Task brief:
Give back only the lines from the one with "R3: 150k (+3V3, N005) -> 150k (N002, N005)" through the last line of the data, exactly as they appear.

* * *

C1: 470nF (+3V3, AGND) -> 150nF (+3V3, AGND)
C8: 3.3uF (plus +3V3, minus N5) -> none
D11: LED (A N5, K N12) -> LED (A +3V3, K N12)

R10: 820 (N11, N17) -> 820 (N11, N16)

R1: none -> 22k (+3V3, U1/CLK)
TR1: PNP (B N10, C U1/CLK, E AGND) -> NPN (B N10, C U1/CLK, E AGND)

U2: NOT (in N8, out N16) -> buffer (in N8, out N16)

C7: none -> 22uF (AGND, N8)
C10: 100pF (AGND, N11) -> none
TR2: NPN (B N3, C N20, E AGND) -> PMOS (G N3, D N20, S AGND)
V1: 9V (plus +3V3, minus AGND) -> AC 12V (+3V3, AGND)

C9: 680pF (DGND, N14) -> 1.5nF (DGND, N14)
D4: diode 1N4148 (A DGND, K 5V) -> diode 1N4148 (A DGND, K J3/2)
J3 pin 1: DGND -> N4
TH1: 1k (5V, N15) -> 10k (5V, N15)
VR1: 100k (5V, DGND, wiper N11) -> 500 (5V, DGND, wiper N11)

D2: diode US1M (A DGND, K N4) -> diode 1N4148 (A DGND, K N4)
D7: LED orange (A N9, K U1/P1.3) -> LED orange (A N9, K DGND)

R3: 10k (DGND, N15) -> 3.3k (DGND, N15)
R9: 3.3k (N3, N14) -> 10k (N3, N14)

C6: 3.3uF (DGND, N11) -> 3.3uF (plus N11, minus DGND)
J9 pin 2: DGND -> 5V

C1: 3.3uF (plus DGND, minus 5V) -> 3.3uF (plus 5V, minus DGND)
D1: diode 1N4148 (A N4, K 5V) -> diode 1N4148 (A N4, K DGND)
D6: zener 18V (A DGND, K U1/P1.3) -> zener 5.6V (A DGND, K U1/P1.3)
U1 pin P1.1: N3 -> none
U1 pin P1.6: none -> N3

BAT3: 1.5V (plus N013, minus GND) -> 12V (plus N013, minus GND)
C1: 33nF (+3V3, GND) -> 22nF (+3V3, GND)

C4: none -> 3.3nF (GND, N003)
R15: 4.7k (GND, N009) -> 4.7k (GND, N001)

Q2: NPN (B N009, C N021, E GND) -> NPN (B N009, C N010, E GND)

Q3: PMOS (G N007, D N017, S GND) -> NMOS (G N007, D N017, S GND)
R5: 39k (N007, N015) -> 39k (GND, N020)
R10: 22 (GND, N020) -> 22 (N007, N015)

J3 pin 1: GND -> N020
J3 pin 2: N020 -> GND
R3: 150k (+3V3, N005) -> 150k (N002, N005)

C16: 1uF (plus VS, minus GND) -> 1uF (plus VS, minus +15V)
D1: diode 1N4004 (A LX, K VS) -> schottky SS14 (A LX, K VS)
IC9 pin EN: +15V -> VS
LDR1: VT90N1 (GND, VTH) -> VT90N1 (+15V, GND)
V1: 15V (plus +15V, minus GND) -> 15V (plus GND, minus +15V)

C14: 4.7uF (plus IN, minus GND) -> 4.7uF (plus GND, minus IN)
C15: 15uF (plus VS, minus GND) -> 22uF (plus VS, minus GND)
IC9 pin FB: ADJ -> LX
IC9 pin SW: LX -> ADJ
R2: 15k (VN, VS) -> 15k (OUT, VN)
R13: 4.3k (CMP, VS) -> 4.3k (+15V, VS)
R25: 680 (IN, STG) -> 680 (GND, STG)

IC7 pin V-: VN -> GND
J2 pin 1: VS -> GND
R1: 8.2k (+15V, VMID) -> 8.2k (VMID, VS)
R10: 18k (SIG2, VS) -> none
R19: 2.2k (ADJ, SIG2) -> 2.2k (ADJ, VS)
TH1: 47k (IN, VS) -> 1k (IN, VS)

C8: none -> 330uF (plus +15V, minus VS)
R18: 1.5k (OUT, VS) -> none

* * *

Solution to the problem:
R3: 150k (+3V3, N005) -> 150k (N002, N005)

C16: 1uF (plus VS, minus GND) -> 1uF (plus VS, minus +15V)
D1: diode 1N4004 (A LX, K VS) -> schottky SS14 (A LX, K VS)
IC9 pin EN: +15V -> VS
LDR1: VT90N1 (GND, VTH) -> VT90N1 (+15V, GND)
V1: 15V (plus +15V, minus GND) -> 15V (plus GND, minus +15V)

C14: 4.7uF (plus IN, minus GND) -> 4.7uF (plus GND, minus IN)
C15: 15uF (plus VS, minus GND) -> 22uF (plus VS, minus GND)
IC9 pin FB: ADJ -> LX
IC9 pin SW: LX -> ADJ
R2: 15k (VN, VS) -> 15k (OUT, VN)
R13: 4.3k (CMP, VS) -> 4.3k (+15V, VS)
R25: 680 (IN, STG) -> 680 (GND, STG)

IC7 pin V-: VN -> GND
J2 pin 1: VS -> GND
R1: 8.2k (+15V, VMID) -> 8.2k (VMID, VS)
R10: 18k (SIG2, VS) -> none
R19: 2.2k (ADJ, SIG2) -> 2.2k (ADJ, VS)
TH1: 47k (IN, VS) -> 1k (IN, VS)

C8: none -> 330uF (plus +15V, minus VS)
R18: 1.5k (OUT, VS) -> none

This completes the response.